The exercise:
Show every line of the items below that contains the string "cotton". Case counts.

Material provided:
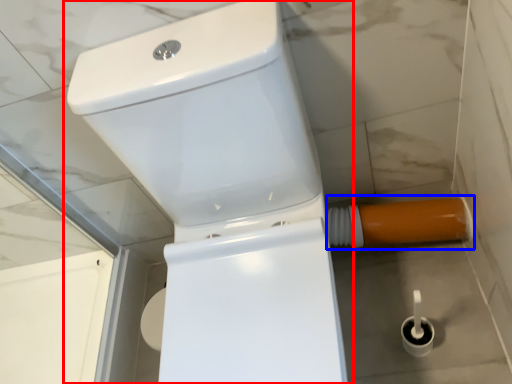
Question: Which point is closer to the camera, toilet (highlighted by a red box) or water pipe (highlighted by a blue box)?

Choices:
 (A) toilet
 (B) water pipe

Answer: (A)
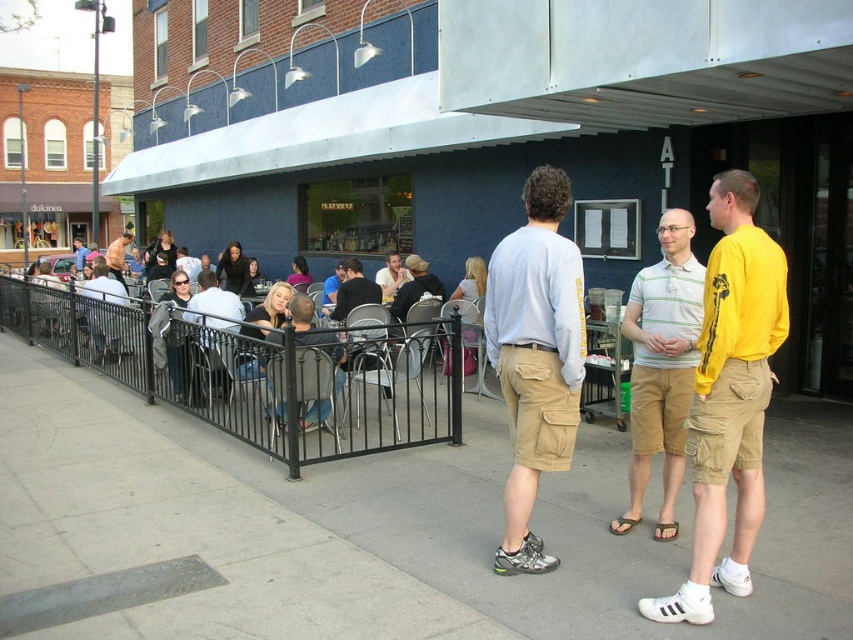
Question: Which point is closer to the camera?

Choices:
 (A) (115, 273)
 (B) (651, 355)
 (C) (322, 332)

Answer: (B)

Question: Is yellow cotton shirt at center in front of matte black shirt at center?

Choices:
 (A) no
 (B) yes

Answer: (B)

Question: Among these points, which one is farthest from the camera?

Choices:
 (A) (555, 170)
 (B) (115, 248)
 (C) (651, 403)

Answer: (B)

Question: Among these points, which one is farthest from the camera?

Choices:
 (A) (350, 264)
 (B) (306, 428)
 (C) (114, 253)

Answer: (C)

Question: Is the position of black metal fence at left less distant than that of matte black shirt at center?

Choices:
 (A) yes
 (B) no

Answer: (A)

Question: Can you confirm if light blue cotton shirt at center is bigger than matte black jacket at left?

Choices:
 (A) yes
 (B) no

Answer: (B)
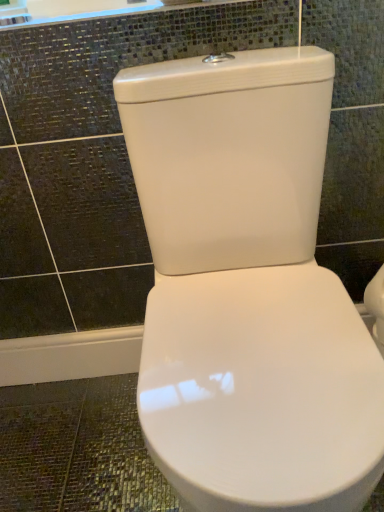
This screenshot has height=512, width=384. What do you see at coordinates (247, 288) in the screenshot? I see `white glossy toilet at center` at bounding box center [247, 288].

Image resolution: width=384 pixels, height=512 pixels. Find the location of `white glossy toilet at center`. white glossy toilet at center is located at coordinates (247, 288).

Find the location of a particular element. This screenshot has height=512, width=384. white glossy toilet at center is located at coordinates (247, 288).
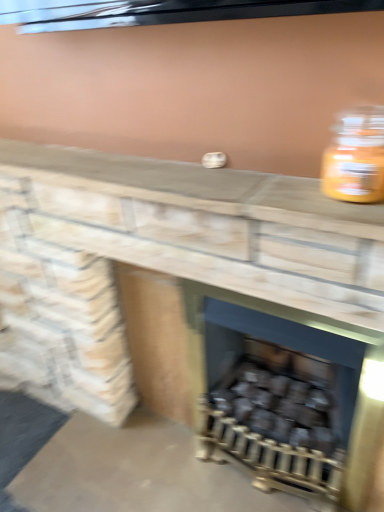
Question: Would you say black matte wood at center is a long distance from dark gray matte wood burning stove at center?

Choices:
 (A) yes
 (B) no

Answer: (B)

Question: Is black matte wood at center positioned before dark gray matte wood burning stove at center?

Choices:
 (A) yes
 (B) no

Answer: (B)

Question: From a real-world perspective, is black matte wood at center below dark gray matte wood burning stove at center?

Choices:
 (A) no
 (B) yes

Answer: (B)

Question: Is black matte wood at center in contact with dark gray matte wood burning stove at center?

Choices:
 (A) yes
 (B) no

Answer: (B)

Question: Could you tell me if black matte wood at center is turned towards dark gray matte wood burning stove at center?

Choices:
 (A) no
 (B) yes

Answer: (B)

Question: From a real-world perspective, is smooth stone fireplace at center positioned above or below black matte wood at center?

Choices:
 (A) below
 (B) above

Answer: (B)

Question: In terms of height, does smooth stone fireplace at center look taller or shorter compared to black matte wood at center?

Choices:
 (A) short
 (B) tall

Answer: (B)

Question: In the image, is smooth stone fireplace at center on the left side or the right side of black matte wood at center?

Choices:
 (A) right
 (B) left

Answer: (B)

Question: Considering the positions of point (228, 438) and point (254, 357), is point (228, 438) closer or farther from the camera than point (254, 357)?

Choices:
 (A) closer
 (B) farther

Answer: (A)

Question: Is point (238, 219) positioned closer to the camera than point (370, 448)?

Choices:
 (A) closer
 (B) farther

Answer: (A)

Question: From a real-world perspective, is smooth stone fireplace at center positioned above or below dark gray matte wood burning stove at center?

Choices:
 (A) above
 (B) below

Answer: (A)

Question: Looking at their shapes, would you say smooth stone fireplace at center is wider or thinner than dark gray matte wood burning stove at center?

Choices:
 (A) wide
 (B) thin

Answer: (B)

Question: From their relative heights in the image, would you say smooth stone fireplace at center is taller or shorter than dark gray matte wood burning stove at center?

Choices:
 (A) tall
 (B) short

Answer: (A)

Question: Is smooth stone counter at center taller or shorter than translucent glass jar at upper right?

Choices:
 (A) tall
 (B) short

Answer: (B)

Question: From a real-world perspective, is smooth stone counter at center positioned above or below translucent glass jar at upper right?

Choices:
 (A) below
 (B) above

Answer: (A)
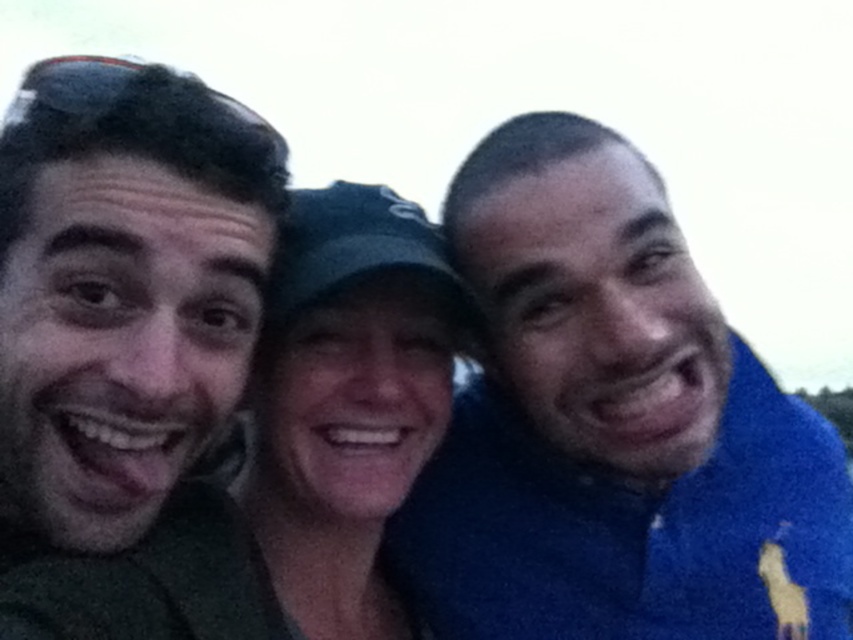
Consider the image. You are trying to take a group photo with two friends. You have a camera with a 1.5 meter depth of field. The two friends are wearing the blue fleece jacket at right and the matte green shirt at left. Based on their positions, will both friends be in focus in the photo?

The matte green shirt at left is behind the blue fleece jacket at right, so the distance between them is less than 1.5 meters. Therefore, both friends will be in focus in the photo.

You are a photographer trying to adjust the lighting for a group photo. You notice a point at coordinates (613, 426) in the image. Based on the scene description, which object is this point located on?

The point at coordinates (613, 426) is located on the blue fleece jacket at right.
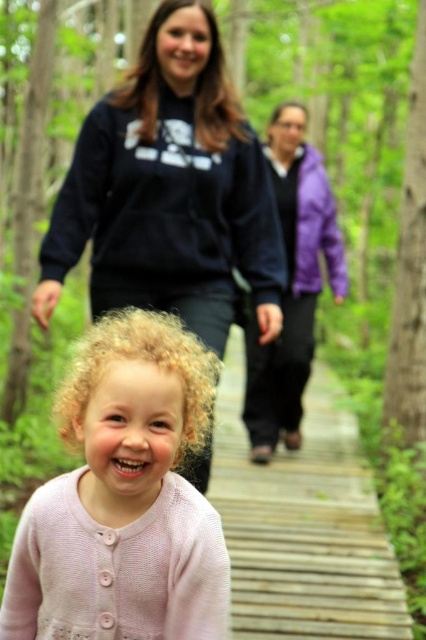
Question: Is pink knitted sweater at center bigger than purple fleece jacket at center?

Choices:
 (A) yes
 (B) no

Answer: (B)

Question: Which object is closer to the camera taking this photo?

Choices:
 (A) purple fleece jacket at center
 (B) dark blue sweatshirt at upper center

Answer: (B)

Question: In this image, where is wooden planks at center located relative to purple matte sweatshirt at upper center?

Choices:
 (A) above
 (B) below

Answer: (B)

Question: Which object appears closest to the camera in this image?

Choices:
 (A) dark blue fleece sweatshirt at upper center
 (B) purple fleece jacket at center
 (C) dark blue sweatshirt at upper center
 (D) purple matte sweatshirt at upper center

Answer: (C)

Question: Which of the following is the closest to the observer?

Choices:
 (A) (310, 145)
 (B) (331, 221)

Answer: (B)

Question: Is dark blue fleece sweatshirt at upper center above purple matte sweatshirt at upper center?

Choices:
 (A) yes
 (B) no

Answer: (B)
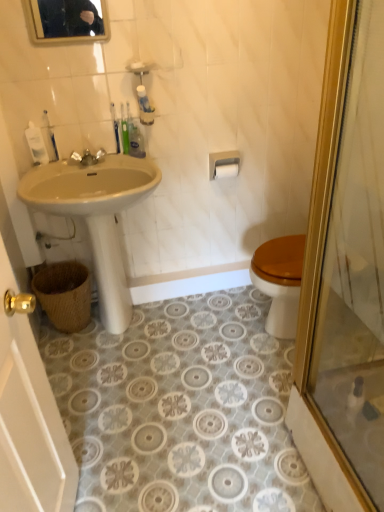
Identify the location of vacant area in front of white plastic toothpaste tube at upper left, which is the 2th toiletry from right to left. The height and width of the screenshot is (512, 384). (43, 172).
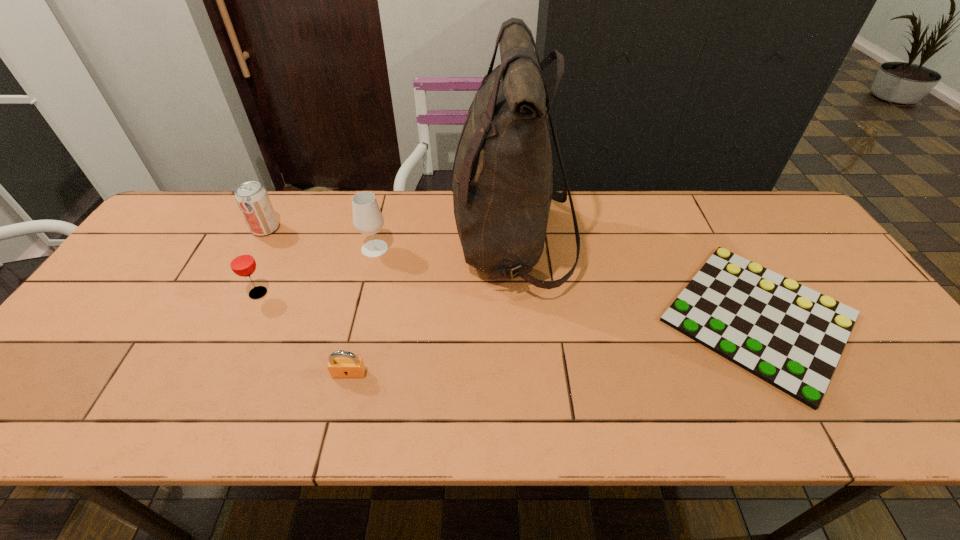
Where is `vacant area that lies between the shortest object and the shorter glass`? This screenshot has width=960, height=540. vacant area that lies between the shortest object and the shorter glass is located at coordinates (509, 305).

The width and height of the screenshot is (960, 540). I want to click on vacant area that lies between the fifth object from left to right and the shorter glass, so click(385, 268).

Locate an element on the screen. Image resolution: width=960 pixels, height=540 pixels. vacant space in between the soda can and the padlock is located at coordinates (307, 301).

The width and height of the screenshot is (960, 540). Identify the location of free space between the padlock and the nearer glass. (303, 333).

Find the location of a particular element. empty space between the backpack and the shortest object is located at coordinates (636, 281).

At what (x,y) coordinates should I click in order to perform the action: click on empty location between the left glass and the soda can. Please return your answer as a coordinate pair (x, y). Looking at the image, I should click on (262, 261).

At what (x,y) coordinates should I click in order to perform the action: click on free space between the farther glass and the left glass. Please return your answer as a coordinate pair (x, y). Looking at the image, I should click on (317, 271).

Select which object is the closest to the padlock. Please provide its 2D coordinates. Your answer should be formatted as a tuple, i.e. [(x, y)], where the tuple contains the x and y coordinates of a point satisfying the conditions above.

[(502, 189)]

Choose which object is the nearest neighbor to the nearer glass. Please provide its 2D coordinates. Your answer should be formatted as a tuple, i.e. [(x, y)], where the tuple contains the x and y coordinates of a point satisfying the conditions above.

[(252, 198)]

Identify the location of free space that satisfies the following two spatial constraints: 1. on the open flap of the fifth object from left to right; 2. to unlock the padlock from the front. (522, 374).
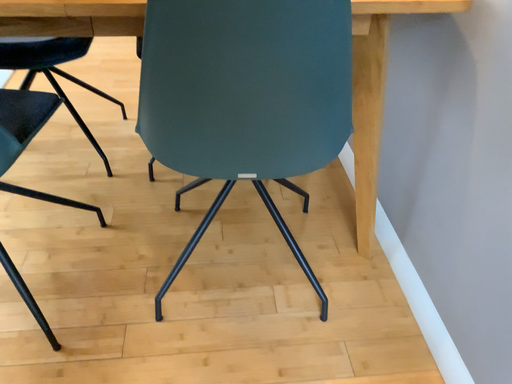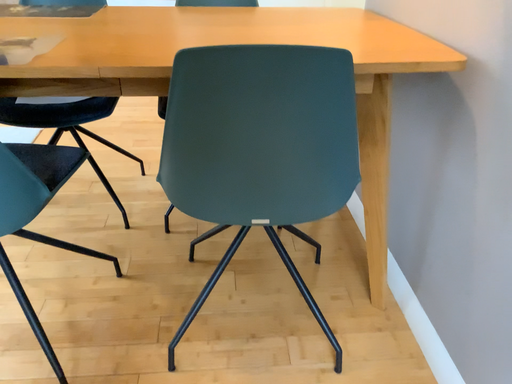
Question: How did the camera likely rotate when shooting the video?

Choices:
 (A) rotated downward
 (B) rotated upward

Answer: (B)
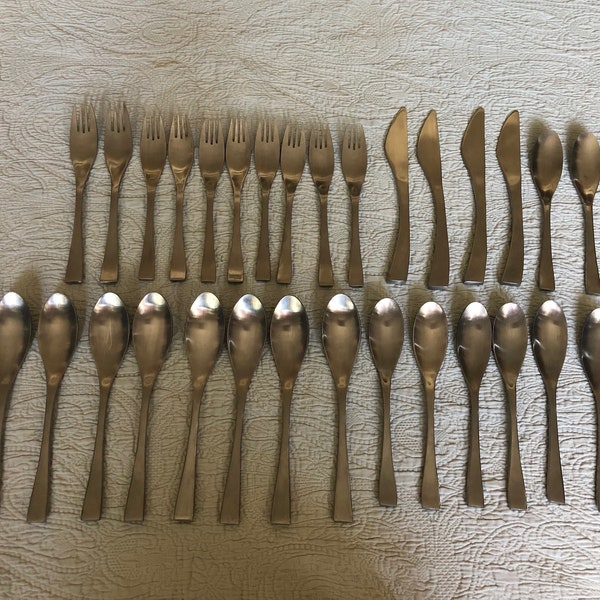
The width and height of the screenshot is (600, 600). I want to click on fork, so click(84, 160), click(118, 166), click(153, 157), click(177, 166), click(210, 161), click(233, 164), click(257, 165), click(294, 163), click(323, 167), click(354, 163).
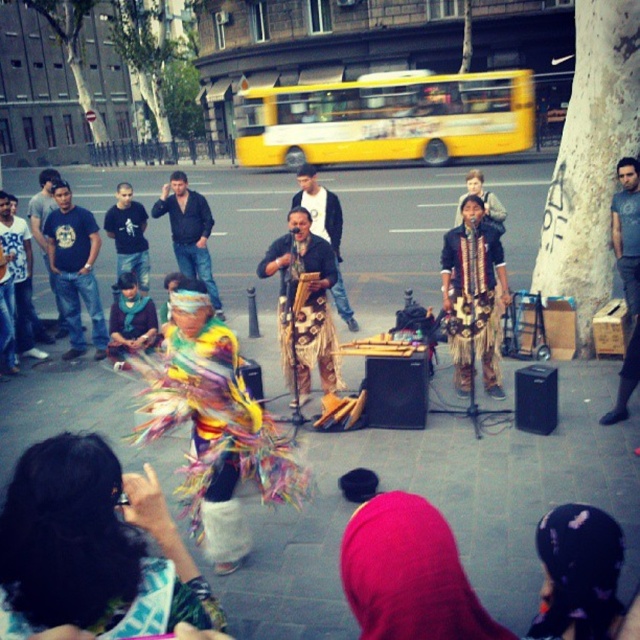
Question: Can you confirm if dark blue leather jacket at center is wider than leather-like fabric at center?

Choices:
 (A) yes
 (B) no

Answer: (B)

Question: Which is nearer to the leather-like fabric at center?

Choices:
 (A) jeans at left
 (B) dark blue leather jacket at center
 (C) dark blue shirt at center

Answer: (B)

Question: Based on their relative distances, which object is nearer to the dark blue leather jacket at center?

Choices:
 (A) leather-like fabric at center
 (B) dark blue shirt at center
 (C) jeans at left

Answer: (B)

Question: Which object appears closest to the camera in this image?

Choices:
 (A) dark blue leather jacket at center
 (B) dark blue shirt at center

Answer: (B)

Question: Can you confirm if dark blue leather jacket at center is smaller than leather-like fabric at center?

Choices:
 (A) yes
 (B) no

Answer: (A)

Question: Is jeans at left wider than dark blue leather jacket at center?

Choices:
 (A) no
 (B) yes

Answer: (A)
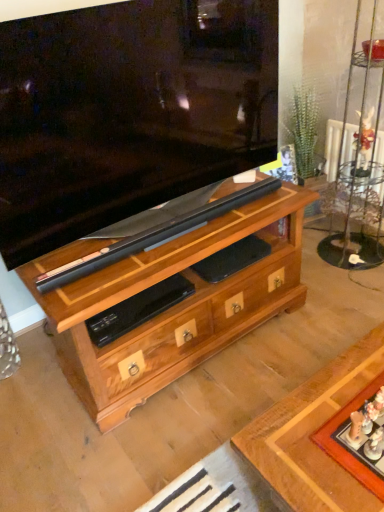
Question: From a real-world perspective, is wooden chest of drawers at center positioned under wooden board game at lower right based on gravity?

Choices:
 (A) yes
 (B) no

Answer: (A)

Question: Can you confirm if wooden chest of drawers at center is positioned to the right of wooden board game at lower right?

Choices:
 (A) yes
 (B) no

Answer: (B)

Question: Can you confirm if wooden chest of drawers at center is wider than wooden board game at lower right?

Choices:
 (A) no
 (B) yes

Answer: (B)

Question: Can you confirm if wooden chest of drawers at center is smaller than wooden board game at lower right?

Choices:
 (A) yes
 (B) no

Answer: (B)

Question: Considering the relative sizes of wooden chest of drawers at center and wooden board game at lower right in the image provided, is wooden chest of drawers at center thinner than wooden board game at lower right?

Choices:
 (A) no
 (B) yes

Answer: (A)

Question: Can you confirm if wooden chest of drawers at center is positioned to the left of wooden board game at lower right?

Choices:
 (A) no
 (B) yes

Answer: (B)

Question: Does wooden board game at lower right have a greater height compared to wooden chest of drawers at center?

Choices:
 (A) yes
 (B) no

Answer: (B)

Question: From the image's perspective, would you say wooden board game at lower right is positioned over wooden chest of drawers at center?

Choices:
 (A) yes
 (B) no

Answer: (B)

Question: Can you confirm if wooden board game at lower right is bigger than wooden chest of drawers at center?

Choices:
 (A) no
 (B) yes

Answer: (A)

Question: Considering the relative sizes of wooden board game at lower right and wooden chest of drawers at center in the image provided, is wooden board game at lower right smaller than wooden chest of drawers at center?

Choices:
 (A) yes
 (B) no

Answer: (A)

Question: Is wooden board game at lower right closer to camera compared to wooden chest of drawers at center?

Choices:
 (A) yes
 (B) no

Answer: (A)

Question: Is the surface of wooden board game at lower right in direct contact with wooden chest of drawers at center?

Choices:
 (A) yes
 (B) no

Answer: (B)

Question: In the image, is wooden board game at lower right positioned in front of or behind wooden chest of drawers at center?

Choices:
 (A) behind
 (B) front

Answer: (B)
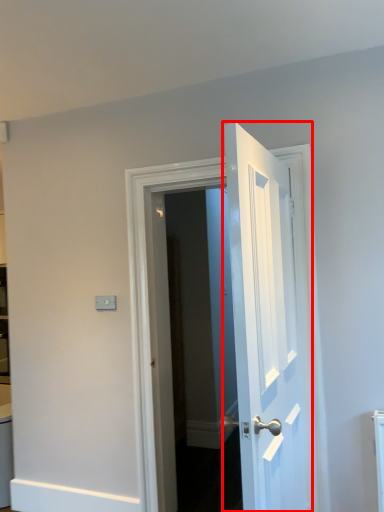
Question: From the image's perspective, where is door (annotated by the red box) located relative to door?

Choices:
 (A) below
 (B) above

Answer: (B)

Answer to this task:
Question: Is yellow cotton shirt at center in front of matte black shirt at center?
Question: Can you confirm if light blue cotton shirt at center is bigger than matte black jacket at left?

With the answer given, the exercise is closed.